DATASET EXTRACT:
- Opening Delimiter -

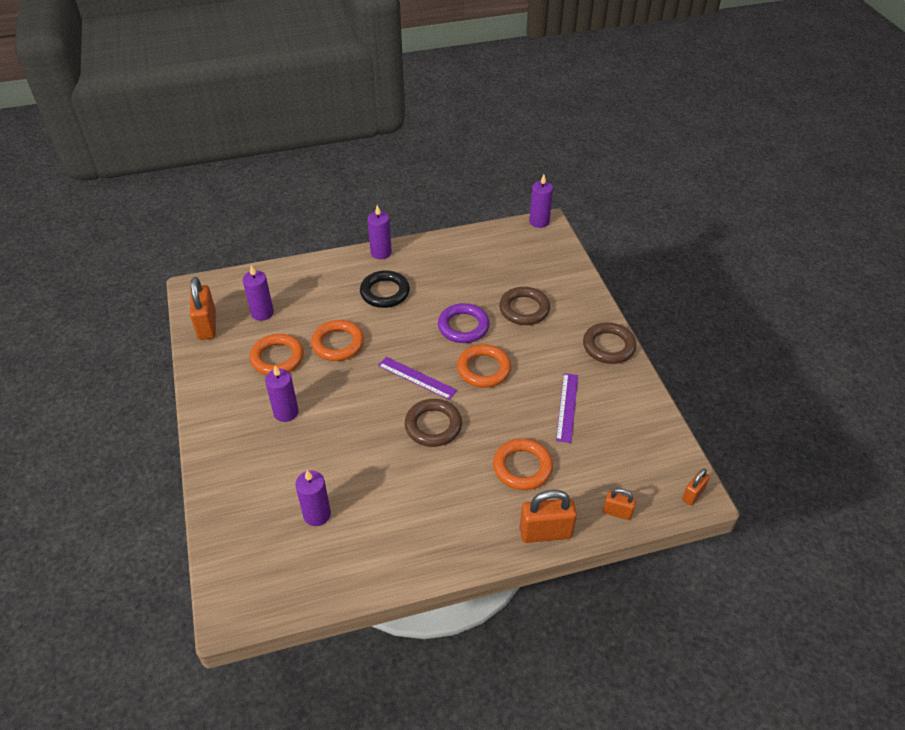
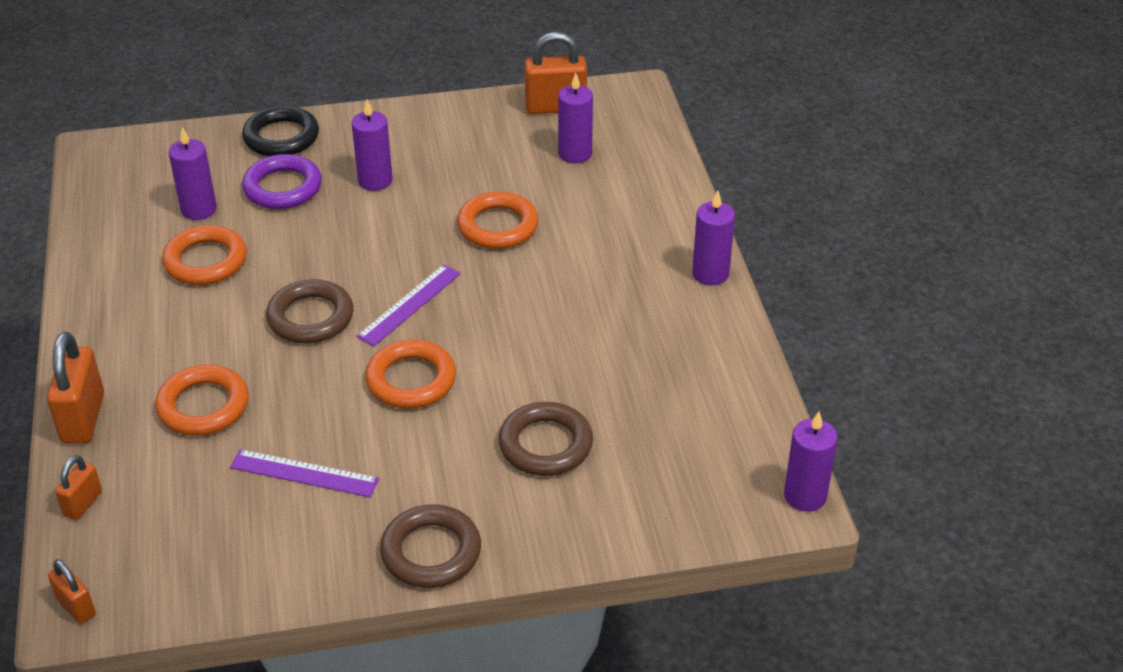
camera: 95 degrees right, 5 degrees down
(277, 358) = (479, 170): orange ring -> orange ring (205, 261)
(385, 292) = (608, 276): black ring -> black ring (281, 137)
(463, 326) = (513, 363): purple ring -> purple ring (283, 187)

- Closing Delimiter -

EXERCISE BRIEF:
Please retype the whole listing above exactly, without any of its images.

FINISHED TASK:
camera: 95 degrees right, 5 degrees down
(277, 358) = (479, 170): orange ring -> orange ring (205, 261)
(385, 292) = (608, 276): black ring -> black ring (281, 137)
(463, 326) = (513, 363): purple ring -> purple ring (283, 187)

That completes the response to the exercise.